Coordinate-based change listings
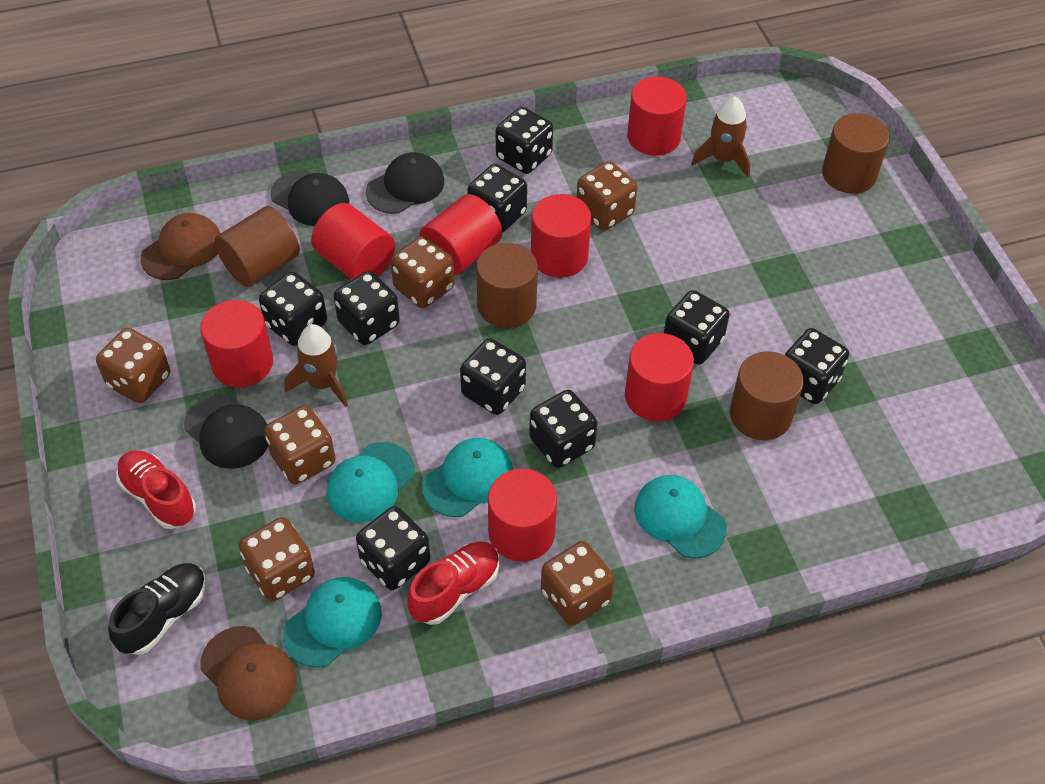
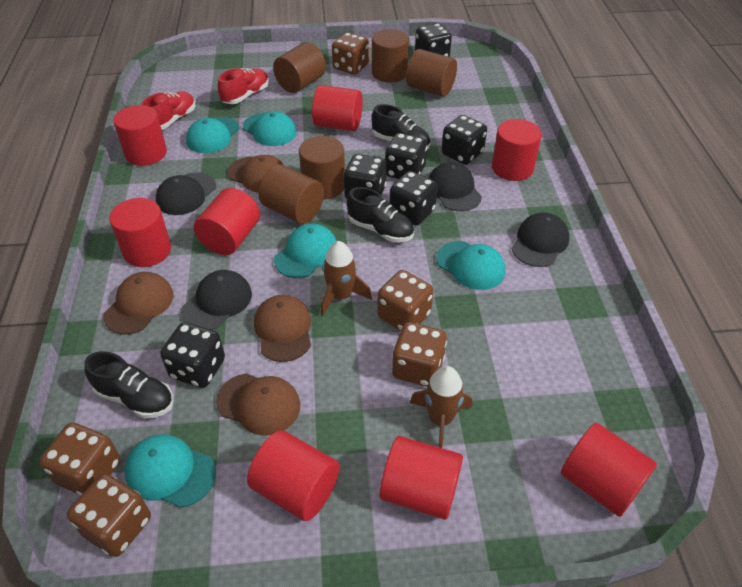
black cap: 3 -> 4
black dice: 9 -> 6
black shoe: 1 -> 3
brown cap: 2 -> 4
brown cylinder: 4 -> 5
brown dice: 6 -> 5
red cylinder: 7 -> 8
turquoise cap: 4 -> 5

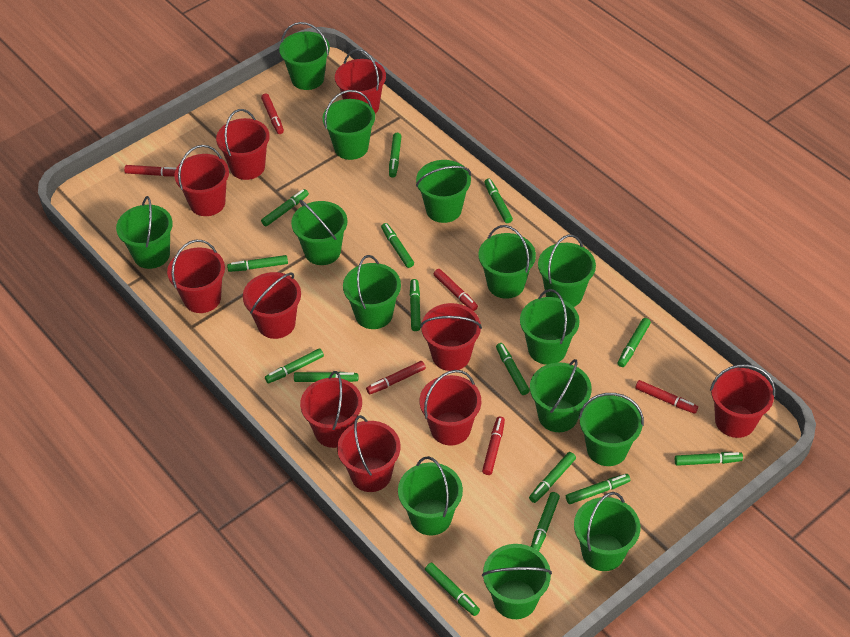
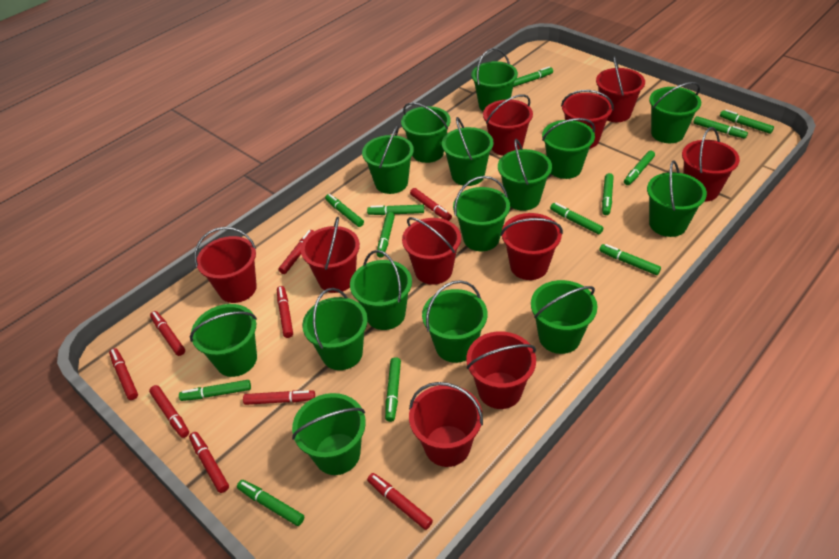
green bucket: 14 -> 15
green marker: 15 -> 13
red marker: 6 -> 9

### How to complete this task
Output every entry verbatim. Pictures do not belong in the copy.

### Reply
black cap: 3 -> 4
black dice: 9 -> 6
black shoe: 1 -> 3
brown cap: 2 -> 4
brown cylinder: 4 -> 5
brown dice: 6 -> 5
red cylinder: 7 -> 8
turquoise cap: 4 -> 5

green bucket: 14 -> 15
green marker: 15 -> 13
red marker: 6 -> 9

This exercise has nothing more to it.